▶ _EXERCISE AIM_
From the first line to the last, restate the data word for word.

Content revision data:
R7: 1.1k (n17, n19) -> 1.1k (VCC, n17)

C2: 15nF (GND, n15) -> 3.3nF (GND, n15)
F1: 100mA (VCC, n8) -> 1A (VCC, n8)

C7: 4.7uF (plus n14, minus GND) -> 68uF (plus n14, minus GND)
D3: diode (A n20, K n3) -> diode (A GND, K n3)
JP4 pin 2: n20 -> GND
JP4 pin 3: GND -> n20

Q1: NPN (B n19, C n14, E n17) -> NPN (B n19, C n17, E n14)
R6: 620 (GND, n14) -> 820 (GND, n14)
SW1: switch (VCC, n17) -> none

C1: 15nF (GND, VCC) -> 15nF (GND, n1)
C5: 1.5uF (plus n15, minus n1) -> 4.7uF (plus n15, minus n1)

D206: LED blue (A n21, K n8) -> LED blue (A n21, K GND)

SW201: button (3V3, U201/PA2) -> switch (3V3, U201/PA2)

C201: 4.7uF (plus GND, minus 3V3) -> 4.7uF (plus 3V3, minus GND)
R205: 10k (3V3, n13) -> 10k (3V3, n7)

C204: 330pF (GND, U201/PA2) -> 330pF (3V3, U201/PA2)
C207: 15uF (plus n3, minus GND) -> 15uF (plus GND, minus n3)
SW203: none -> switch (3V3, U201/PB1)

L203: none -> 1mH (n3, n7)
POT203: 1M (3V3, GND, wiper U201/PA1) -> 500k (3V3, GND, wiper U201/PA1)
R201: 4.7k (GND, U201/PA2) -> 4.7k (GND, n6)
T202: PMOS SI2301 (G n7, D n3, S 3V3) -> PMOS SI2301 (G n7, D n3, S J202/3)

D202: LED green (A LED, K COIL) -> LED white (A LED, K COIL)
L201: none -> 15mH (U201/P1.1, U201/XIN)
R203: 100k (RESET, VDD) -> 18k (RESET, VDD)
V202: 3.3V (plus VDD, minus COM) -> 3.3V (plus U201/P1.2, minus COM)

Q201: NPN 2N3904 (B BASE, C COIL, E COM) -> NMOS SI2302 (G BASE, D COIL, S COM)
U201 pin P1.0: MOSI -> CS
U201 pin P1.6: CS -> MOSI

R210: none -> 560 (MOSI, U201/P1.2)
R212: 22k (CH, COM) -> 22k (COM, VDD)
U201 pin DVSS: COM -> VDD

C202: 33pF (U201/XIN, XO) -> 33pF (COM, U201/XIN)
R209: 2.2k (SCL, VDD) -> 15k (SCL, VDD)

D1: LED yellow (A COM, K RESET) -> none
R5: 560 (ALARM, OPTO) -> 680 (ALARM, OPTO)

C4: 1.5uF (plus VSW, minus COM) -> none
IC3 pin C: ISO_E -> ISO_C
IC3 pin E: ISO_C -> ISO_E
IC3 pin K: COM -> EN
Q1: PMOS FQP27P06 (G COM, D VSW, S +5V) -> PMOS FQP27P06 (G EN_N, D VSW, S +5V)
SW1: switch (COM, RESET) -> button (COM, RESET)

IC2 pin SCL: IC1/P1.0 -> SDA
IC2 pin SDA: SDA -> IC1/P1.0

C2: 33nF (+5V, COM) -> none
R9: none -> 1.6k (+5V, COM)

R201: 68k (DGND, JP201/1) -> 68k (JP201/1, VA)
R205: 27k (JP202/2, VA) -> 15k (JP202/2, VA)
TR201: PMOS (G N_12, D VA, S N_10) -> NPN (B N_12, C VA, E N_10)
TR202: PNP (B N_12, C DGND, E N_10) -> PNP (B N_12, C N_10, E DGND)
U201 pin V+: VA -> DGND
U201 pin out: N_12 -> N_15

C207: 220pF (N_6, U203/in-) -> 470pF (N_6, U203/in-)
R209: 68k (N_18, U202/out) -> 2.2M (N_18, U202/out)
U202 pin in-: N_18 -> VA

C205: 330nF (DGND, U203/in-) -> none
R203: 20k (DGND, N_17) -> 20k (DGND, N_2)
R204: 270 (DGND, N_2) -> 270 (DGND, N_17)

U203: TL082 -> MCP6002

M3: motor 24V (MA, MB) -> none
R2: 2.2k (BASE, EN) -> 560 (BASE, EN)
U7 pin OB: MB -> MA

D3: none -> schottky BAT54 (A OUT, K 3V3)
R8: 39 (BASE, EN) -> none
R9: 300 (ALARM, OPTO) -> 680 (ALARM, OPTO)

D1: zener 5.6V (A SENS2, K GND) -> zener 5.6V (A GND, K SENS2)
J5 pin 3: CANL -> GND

▶ _SOLUTION TO THIS PROBLEM_
R7: 1.1k (n17, n19) -> 1.1k (VCC, n17)

C2: 15nF (GND, n15) -> 3.3nF (GND, n15)
F1: 100mA (VCC, n8) -> 1A (VCC, n8)

C7: 4.7uF (plus n14, minus GND) -> 68uF (plus n14, minus GND)
D3: diode (A n20, K n3) -> diode (A GND, K n3)
JP4 pin 2: n20 -> GND
JP4 pin 3: GND -> n20

Q1: NPN (B n19, C n14, E n17) -> NPN (B n19, C n17, E n14)
R6: 620 (GND, n14) -> 820 (GND, n14)
SW1: switch (VCC, n17) -> none

C1: 15nF (GND, VCC) -> 15nF (GND, n1)
C5: 1.5uF (plus n15, minus n1) -> 4.7uF (plus n15, minus n1)

D206: LED blue (A n21, K n8) -> LED blue (A n21, K GND)

SW201: button (3V3, U201/PA2) -> switch (3V3, U201/PA2)

C201: 4.7uF (plus GND, minus 3V3) -> 4.7uF (plus 3V3, minus GND)
R205: 10k (3V3, n13) -> 10k (3V3, n7)

C204: 330pF (GND, U201/PA2) -> 330pF (3V3, U201/PA2)
C207: 15uF (plus n3, minus GND) -> 15uF (plus GND, minus n3)
SW203: none -> switch (3V3, U201/PB1)

L203: none -> 1mH (n3, n7)
POT203: 1M (3V3, GND, wiper U201/PA1) -> 500k (3V3, GND, wiper U201/PA1)
R201: 4.7k (GND, U201/PA2) -> 4.7k (GND, n6)
T202: PMOS SI2301 (G n7, D n3, S 3V3) -> PMOS SI2301 (G n7, D n3, S J202/3)

D202: LED green (A LED, K COIL) -> LED white (A LED, K COIL)
L201: none -> 15mH (U201/P1.1, U201/XIN)
R203: 100k (RESET, VDD) -> 18k (RESET, VDD)
V202: 3.3V (plus VDD, minus COM) -> 3.3V (plus U201/P1.2, minus COM)

Q201: NPN 2N3904 (B BASE, C COIL, E COM) -> NMOS SI2302 (G BASE, D COIL, S COM)
U201 pin P1.0: MOSI -> CS
U201 pin P1.6: CS -> MOSI

R210: none -> 560 (MOSI, U201/P1.2)
R212: 22k (CH, COM) -> 22k (COM, VDD)
U201 pin DVSS: COM -> VDD

C202: 33pF (U201/XIN, XO) -> 33pF (COM, U201/XIN)
R209: 2.2k (SCL, VDD) -> 15k (SCL, VDD)

D1: LED yellow (A COM, K RESET) -> none
R5: 560 (ALARM, OPTO) -> 680 (ALARM, OPTO)

C4: 1.5uF (plus VSW, minus COM) -> none
IC3 pin C: ISO_E -> ISO_C
IC3 pin E: ISO_C -> ISO_E
IC3 pin K: COM -> EN
Q1: PMOS FQP27P06 (G COM, D VSW, S +5V) -> PMOS FQP27P06 (G EN_N, D VSW, S +5V)
SW1: switch (COM, RESET) -> button (COM, RESET)

IC2 pin SCL: IC1/P1.0 -> SDA
IC2 pin SDA: SDA -> IC1/P1.0

C2: 33nF (+5V, COM) -> none
R9: none -> 1.6k (+5V, COM)

R201: 68k (DGND, JP201/1) -> 68k (JP201/1, VA)
R205: 27k (JP202/2, VA) -> 15k (JP202/2, VA)
TR201: PMOS (G N_12, D VA, S N_10) -> NPN (B N_12, C VA, E N_10)
TR202: PNP (B N_12, C DGND, E N_10) -> PNP (B N_12, C N_10, E DGND)
U201 pin V+: VA -> DGND
U201 pin out: N_12 -> N_15

C207: 220pF (N_6, U203/in-) -> 470pF (N_6, U203/in-)
R209: 68k (N_18, U202/out) -> 2.2M (N_18, U202/out)
U202 pin in-: N_18 -> VA

C205: 330nF (DGND, U203/in-) -> none
R203: 20k (DGND, N_17) -> 20k (DGND, N_2)
R204: 270 (DGND, N_2) -> 270 (DGND, N_17)

U203: TL082 -> MCP6002

M3: motor 24V (MA, MB) -> none
R2: 2.2k (BASE, EN) -> 560 (BASE, EN)
U7 pin OB: MB -> MA

D3: none -> schottky BAT54 (A OUT, K 3V3)
R8: 39 (BASE, EN) -> none
R9: 300 (ALARM, OPTO) -> 680 (ALARM, OPTO)

D1: zener 5.6V (A SENS2, K GND) -> zener 5.6V (A GND, K SENS2)
J5 pin 3: CANL -> GND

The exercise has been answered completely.